RECORD EXTRACTS:
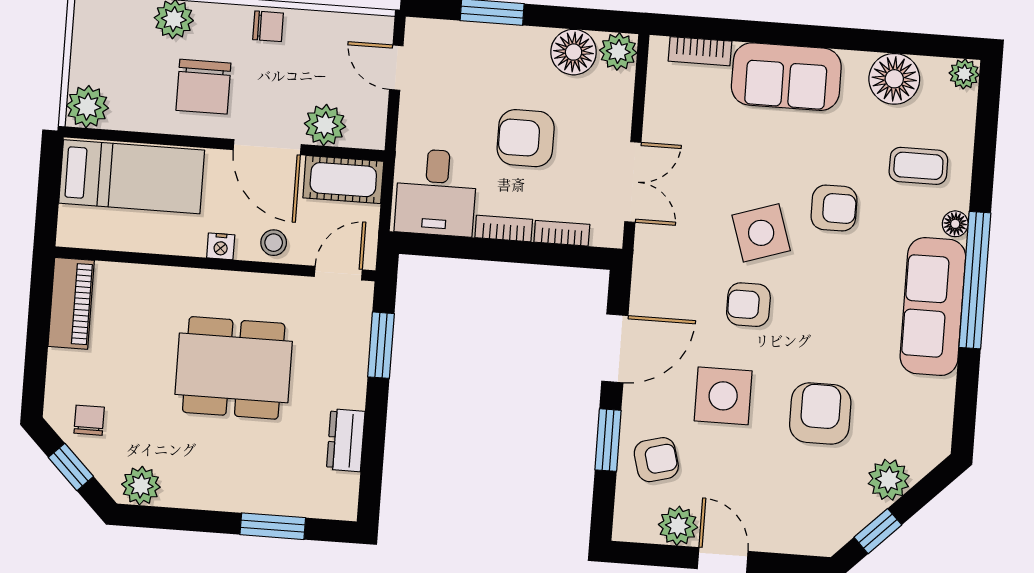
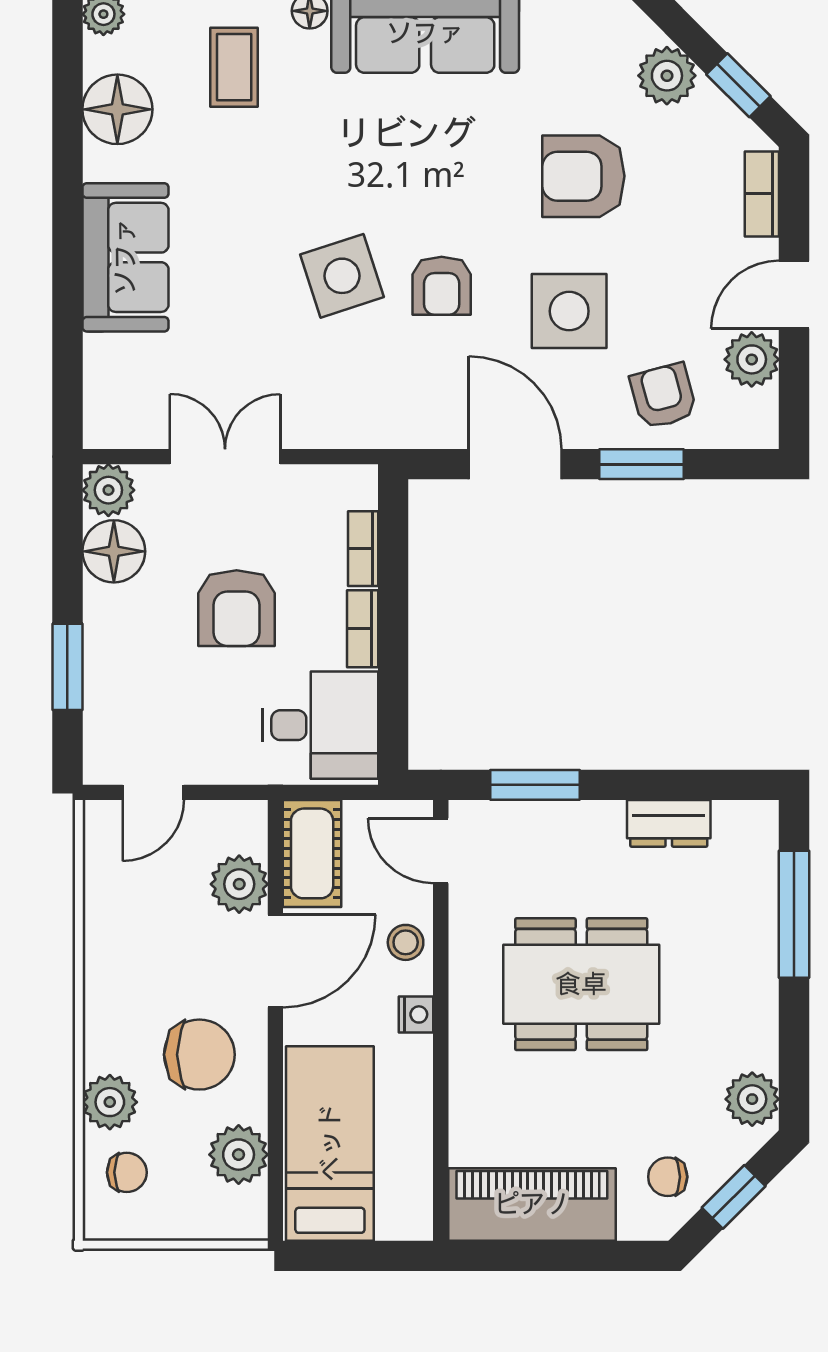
chair: (268, 26) -> (127, 1172), moved, turned 90
bookcase: (700, 51) -> (762, 194), moved, turned 180
plant: (87, 107) -> (239, 1155), moved
double door: (633, 182) -> (225, 457), moved
armchair: (834, 208) -> (301, 179), removed
piano: (71, 303) -> (532, 1204), width x1.37, depth x1.33
dining table: (234, 368) -> (581, 984), turned 90
window: (273, 526) -> (794, 914), width x1.44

EXERCISE DIRECTIONS: From the line with "armchair: (834, 208) -> (301, 179), removed" through the last line of the records, set down every line exactly as written and leave out all others.

ANSWER BOX:
armchair: (834, 208) -> (301, 179), removed
piano: (71, 303) -> (532, 1204), width x1.37, depth x1.33
dining table: (234, 368) -> (581, 984), turned 90
window: (273, 526) -> (794, 914), width x1.44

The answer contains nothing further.